Stored items ::
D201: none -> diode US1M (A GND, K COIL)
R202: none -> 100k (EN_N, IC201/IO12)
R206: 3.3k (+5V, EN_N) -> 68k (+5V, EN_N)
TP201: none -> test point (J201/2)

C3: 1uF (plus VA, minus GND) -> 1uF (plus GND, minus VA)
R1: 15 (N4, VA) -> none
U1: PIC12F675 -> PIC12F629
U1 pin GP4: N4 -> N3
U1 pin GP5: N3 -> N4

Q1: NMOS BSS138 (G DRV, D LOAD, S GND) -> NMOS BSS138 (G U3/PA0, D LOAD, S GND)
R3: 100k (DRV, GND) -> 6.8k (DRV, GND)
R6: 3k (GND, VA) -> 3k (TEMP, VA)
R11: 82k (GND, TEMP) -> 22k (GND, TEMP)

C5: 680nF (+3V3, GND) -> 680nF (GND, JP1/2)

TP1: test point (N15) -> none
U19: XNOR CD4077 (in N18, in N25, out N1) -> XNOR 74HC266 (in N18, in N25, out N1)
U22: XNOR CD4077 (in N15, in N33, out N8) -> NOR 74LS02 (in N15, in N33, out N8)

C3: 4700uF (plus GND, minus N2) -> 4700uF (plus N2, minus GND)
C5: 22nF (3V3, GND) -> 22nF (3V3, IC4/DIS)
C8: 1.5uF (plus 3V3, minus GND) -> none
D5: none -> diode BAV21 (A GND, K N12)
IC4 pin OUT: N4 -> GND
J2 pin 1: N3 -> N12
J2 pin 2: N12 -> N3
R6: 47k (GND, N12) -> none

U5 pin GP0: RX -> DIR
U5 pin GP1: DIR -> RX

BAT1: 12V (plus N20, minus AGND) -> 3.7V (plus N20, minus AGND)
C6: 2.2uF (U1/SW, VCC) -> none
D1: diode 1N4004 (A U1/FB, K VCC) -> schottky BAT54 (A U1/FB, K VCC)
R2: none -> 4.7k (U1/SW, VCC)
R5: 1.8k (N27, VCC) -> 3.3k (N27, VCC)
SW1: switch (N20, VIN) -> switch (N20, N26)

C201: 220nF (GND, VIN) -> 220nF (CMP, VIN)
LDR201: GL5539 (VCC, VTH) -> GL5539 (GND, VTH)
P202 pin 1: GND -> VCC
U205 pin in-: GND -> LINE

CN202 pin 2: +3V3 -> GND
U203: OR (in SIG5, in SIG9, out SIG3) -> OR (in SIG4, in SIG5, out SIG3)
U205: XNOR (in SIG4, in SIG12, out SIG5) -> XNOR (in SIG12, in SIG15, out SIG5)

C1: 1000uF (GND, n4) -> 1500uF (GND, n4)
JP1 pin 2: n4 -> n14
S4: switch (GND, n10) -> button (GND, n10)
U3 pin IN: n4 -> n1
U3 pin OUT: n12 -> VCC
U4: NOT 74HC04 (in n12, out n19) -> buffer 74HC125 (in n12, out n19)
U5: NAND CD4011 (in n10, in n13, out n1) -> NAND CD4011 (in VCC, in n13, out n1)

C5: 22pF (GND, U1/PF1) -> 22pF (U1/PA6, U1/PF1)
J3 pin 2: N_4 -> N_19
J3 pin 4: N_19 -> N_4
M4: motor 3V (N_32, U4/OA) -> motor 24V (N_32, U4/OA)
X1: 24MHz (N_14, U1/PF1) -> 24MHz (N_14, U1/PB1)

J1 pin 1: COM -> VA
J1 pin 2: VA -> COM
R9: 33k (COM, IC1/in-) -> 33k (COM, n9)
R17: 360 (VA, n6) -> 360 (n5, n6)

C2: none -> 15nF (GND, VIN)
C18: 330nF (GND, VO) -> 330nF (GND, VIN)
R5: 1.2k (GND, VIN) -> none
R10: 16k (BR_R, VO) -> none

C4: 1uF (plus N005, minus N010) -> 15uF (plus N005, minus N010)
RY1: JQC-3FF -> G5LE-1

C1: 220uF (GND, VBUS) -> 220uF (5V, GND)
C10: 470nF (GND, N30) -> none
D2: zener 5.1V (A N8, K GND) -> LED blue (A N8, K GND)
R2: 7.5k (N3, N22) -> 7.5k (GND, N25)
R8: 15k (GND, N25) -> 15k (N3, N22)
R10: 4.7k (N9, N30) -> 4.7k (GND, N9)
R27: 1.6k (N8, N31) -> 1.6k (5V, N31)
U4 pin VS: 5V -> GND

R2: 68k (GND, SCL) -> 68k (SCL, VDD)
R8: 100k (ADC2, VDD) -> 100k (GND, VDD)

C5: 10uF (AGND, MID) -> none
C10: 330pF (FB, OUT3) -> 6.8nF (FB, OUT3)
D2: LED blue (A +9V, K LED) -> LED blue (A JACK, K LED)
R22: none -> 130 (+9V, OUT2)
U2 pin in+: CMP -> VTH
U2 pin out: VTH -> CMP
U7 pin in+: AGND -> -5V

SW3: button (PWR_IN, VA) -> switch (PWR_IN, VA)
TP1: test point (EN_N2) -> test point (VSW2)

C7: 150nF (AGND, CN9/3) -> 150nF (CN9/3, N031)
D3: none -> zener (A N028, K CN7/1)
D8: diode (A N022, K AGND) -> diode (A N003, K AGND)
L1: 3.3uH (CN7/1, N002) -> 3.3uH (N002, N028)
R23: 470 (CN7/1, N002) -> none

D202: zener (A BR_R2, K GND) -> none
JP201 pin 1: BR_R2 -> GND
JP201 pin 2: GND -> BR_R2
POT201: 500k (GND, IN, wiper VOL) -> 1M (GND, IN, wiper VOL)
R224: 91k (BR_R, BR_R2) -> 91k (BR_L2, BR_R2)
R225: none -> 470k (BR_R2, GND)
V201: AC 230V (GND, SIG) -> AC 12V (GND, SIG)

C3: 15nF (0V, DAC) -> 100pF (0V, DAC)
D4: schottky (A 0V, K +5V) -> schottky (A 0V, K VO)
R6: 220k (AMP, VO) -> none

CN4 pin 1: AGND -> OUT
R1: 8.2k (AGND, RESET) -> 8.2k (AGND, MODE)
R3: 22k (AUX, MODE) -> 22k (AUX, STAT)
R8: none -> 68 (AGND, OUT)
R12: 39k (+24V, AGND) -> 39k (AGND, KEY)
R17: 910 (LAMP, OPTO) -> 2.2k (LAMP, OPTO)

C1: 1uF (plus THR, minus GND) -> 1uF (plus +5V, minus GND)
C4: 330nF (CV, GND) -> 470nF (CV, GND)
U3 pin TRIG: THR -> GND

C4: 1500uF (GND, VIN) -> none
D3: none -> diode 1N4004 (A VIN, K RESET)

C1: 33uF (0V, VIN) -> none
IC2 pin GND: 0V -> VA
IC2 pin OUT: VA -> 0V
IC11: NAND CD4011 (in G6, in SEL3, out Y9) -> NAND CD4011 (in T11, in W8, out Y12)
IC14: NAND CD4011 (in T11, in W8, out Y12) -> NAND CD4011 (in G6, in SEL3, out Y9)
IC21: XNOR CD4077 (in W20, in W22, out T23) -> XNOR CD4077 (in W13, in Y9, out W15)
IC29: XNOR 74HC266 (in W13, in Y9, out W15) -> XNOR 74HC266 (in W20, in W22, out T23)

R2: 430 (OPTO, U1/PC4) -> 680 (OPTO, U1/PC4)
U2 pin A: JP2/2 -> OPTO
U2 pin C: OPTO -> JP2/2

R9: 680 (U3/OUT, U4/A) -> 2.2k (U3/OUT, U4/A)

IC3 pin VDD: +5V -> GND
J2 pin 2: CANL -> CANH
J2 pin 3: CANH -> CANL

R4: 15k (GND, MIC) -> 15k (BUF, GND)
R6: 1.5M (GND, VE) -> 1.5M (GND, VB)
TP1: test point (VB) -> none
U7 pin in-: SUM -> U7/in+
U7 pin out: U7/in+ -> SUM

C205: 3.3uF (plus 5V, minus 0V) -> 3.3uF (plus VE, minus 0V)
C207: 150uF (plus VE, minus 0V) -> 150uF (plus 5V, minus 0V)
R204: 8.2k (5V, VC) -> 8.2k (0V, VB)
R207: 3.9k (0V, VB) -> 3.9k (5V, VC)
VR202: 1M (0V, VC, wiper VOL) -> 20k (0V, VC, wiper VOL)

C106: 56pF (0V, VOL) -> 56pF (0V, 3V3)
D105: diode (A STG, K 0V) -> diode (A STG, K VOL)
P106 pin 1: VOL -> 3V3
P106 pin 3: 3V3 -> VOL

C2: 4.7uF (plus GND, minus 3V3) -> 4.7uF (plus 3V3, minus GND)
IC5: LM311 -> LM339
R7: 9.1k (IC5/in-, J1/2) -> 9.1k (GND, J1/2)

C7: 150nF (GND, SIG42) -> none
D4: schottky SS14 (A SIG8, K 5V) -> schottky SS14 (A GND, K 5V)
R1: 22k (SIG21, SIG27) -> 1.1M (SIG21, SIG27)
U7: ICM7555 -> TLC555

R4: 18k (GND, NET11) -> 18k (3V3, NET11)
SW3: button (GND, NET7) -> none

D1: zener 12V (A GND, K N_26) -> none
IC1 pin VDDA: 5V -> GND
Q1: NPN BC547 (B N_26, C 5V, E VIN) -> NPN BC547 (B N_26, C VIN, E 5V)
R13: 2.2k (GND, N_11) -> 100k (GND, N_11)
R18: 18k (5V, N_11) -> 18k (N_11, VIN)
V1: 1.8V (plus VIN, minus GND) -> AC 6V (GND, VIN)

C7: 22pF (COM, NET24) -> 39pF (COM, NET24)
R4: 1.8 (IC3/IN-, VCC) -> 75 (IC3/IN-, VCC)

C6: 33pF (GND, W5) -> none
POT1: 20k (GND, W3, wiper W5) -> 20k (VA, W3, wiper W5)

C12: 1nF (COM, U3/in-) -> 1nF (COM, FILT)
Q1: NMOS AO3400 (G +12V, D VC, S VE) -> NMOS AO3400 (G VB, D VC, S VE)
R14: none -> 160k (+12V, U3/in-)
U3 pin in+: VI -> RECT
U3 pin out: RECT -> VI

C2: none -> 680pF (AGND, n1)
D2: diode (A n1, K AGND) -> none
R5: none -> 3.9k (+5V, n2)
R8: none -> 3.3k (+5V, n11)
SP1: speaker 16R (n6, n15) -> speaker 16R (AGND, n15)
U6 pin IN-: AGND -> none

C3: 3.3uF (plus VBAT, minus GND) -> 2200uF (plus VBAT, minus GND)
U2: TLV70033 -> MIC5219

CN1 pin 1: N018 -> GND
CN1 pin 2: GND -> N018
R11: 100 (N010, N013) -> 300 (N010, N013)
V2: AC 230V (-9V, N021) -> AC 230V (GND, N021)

TASK OBJECTIVE :: Reproduce the records above line by line, without any change, up to and including the line that holds "C5: 22nF (3V3, GND) -> 22nF (3V3, IC4/DIS)".

RESPONSE TO THE TASK ::
D201: none -> diode US1M (A GND, K COIL)
R202: none -> 100k (EN_N, IC201/IO12)
R206: 3.3k (+5V, EN_N) -> 68k (+5V, EN_N)
TP201: none -> test point (J201/2)

C3: 1uF (plus VA, minus GND) -> 1uF (plus GND, minus VA)
R1: 15 (N4, VA) -> none
U1: PIC12F675 -> PIC12F629
U1 pin GP4: N4 -> N3
U1 pin GP5: N3 -> N4

Q1: NMOS BSS138 (G DRV, D LOAD, S GND) -> NMOS BSS138 (G U3/PA0, D LOAD, S GND)
R3: 100k (DRV, GND) -> 6.8k (DRV, GND)
R6: 3k (GND, VA) -> 3k (TEMP, VA)
R11: 82k (GND, TEMP) -> 22k (GND, TEMP)

C5: 680nF (+3V3, GND) -> 680nF (GND, JP1/2)

TP1: test point (N15) -> none
U19: XNOR CD4077 (in N18, in N25, out N1) -> XNOR 74HC266 (in N18, in N25, out N1)
U22: XNOR CD4077 (in N15, in N33, out N8) -> NOR 74LS02 (in N15, in N33, out N8)

C3: 4700uF (plus GND, minus N2) -> 4700uF (plus N2, minus GND)
C5: 22nF (3V3, GND) -> 22nF (3V3, IC4/DIS)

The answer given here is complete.